When writing out the listing below, reproduce every word exactly and skip the pictures.

**DATA PROVIDED**:
[Start of section]
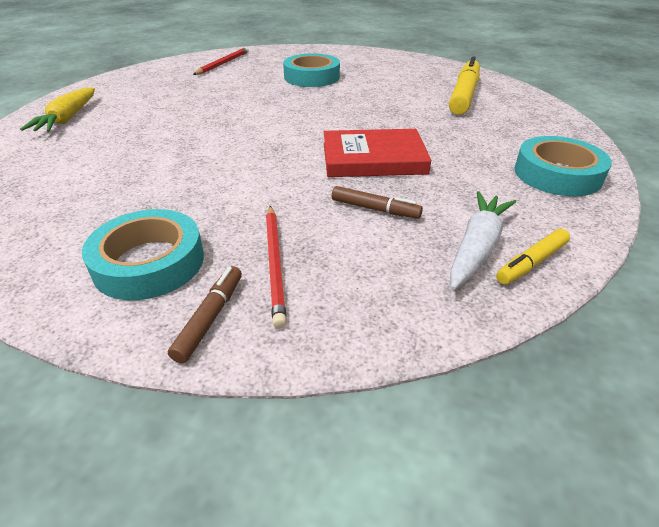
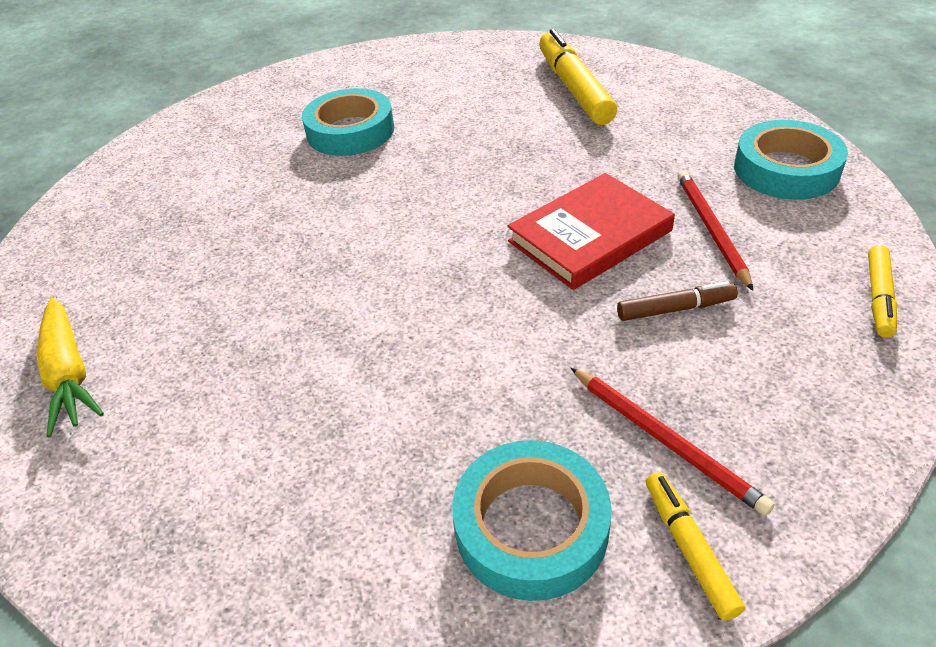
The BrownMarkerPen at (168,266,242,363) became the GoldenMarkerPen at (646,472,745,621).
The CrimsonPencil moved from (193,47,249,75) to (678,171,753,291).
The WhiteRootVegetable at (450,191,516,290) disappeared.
[End of section]
**ANSWER TO THIS TASK**:
The BrownMarkerPen at (168,266,242,363) became the GoldenMarkerPen at (646,472,745,621).
The CrimsonPencil moved from (193,47,249,75) to (678,171,753,291).
The WhiteRootVegetable at (450,191,516,290) disappeared.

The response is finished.